▶ **PROVIDED RECORDS**
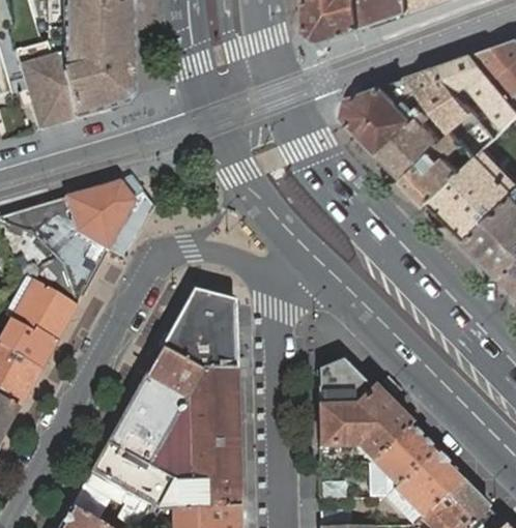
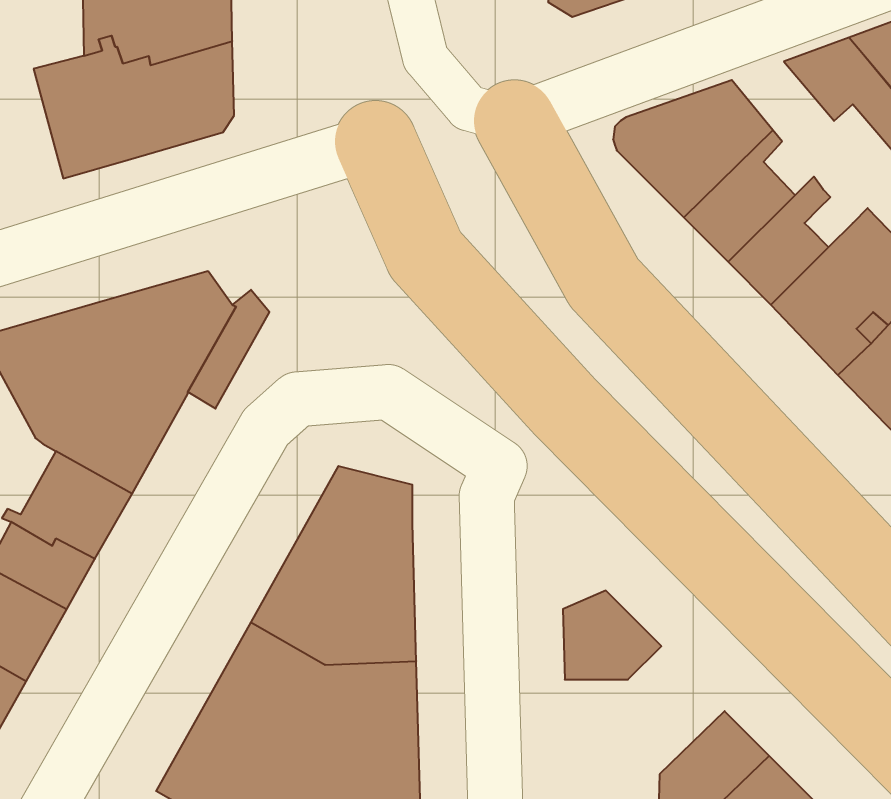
building: [413,63,487,135] -> none
building: [320,389,409,462] -> none

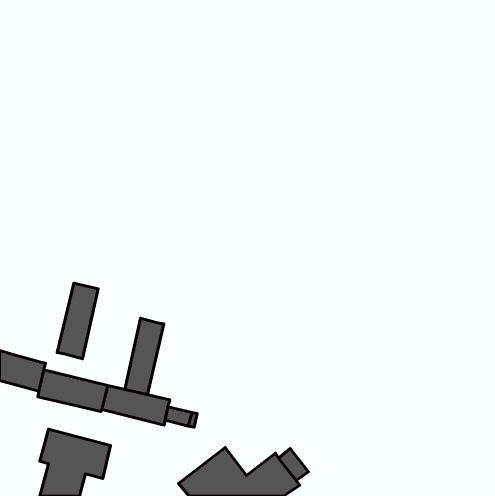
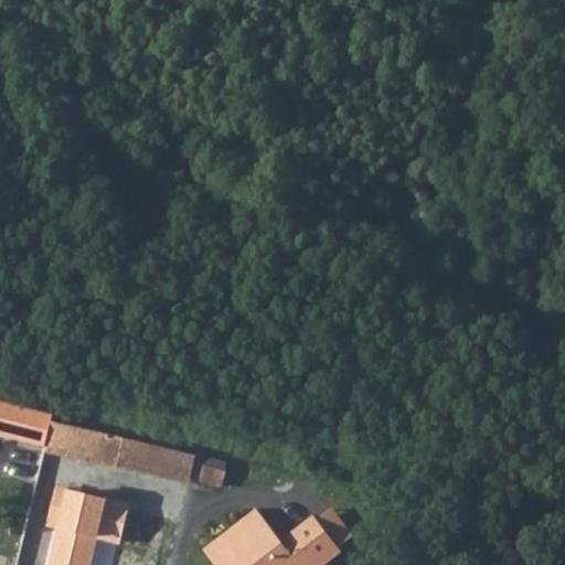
building: [57,283,98,359] -> none
building: [125,318,164,394] -> none

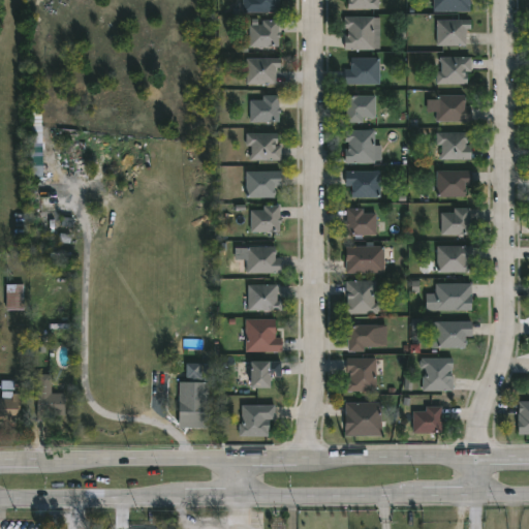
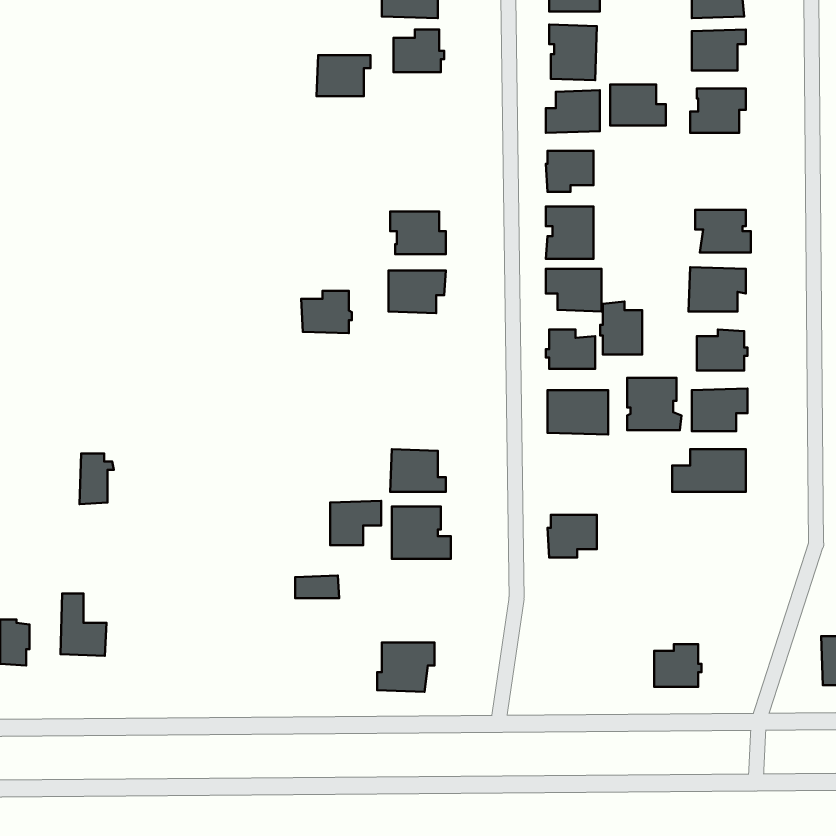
building: [246,58,280,84] -> [316,55,371,96]
building: [249,94,281,121] -> none
building: [436,94,471,120] -> [610,85,666,126]
building: none -> [600,302,642,354]
building: [250,205,282,231] -> [301,291,352,333]
building: [246,246,282,273] -> none
building: [6,279,28,311] -> [79,453,114,504]
building: [345,280,379,313] -> [627,378,681,430]
building: [431,321,471,348] -> none
building: [346,357,376,391] -> none
building: [419,357,455,391] -> none
building: [249,361,281,388] -> [330,501,381,545]
building: [181,391,212,424] -> none
building: [344,402,382,436] -> none

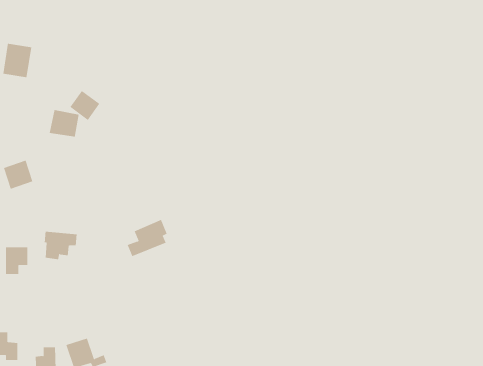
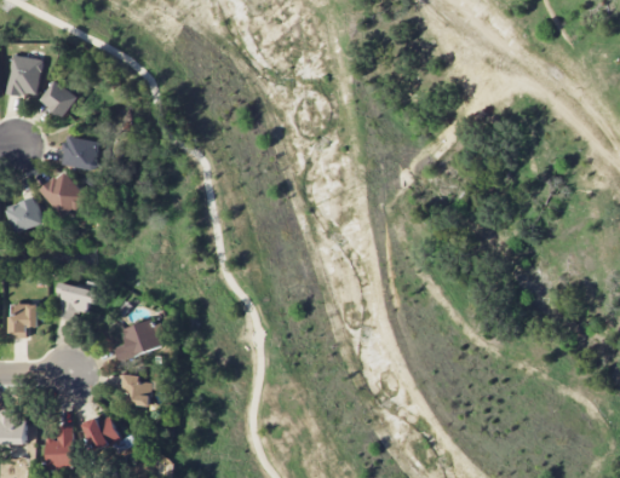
building: [70,90,100,121] -> [41,80,79,117]
building: none -> [41,171,88,218]
building: [127,219,167,257] -> [113,316,162,362]
building: none -> [122,374,153,407]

▶ **INSTRUCTION**
From the line containing "building: [436,94,471,120] ->" to the end of the listing, restate each line word for word and nothing more; the pictures stay out.

▶ **RESPONSE TO THE EXERCISE**
building: [436,94,471,120] -> [610,85,666,126]
building: none -> [600,302,642,354]
building: [250,205,282,231] -> [301,291,352,333]
building: [246,246,282,273] -> none
building: [6,279,28,311] -> [79,453,114,504]
building: [345,280,379,313] -> [627,378,681,430]
building: [431,321,471,348] -> none
building: [346,357,376,391] -> none
building: [419,357,455,391] -> none
building: [249,361,281,388] -> [330,501,381,545]
building: [181,391,212,424] -> none
building: [344,402,382,436] -> none

building: [70,90,100,121] -> [41,80,79,117]
building: none -> [41,171,88,218]
building: [127,219,167,257] -> [113,316,162,362]
building: none -> [122,374,153,407]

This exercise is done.